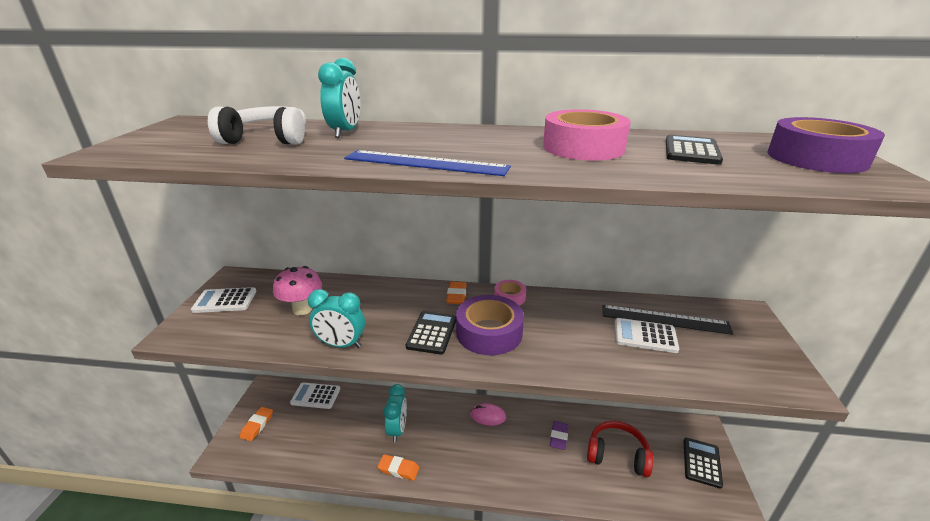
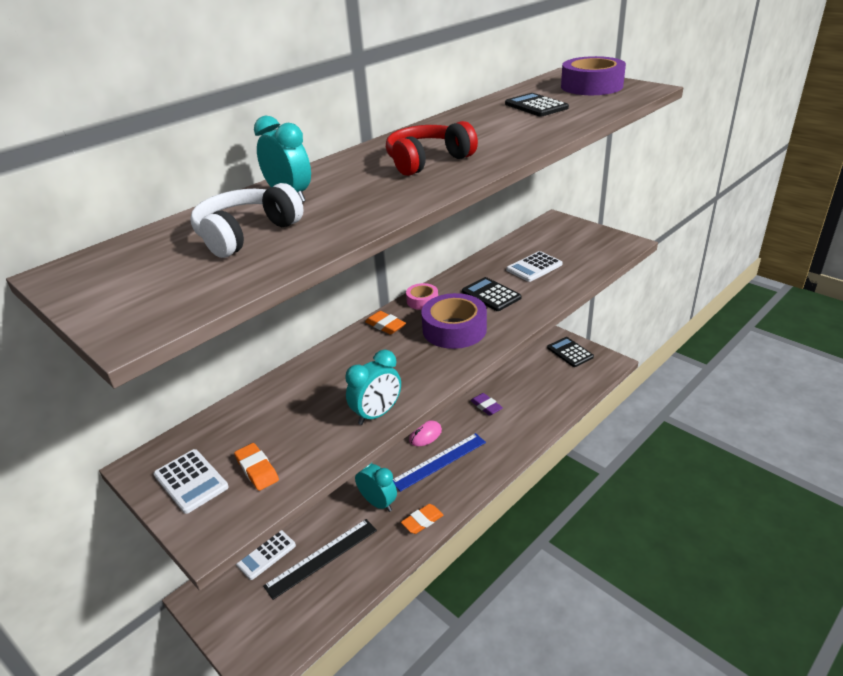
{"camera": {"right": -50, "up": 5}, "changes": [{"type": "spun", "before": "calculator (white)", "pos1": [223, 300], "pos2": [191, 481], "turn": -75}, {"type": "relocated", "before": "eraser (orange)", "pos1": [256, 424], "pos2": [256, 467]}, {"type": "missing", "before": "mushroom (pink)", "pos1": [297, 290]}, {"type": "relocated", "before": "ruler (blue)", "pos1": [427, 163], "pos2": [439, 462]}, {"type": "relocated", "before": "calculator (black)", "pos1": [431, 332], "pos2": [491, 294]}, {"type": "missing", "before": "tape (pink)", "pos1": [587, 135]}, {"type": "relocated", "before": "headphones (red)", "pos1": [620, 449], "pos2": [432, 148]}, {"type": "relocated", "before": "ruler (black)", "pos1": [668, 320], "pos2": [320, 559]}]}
****************************************
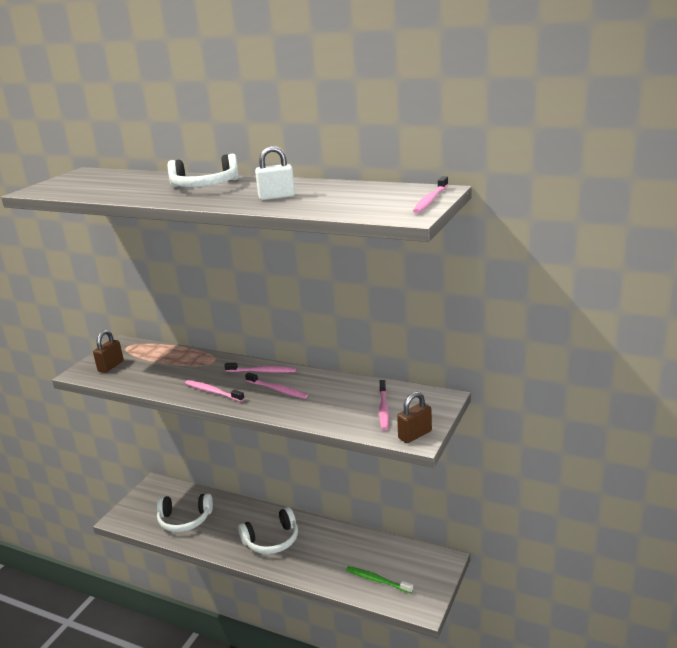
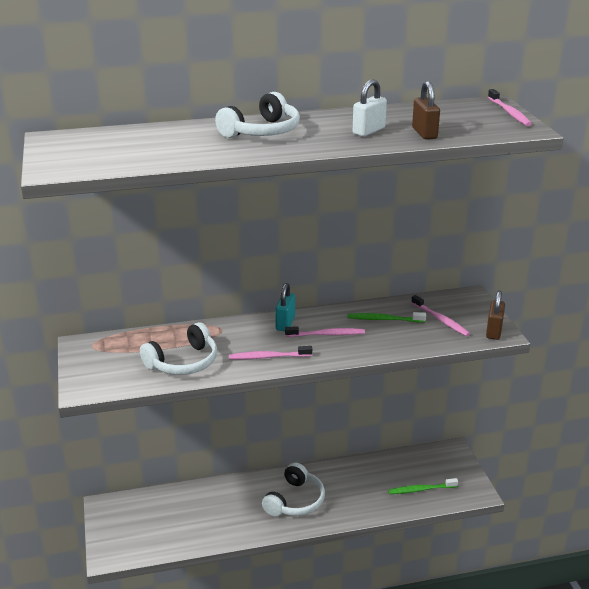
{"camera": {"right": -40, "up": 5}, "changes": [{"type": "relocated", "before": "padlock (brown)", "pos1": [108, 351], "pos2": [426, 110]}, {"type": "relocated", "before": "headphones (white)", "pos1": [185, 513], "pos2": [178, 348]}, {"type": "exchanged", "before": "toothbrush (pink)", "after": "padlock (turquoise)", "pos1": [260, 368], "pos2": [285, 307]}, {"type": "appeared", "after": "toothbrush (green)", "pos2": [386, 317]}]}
****************************************
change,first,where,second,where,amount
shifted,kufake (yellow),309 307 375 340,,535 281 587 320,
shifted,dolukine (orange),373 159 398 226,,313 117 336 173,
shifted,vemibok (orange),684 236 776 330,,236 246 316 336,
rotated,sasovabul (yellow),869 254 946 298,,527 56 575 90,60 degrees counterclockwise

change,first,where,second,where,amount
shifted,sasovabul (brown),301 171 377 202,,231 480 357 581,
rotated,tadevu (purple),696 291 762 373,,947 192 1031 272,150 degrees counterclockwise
****************************************
### AIM OF THE EXERCISE
What is needed is an exact copy of the lines above, from the one containing "shifted,dolukine (orange),373 159" through the one containing "rotated,tadevu (purple),696 291", with nothing added.

### SOLUTION BELOW
shifted,dolukine (orange),373 159 398 226,,313 117 336 173,
shifted,vemibok (orange),684 236 776 330,,236 246 316 336,
rotated,sasovabul (yellow),869 254 946 298,,527 56 575 90,60 degrees counterclockwise

change,first,where,second,where,amount
shifted,sasovabul (brown),301 171 377 202,,231 480 357 581,
rotated,tadevu (purple),696 291 762 373,,947 192 1031 272,150 degrees counterclockwise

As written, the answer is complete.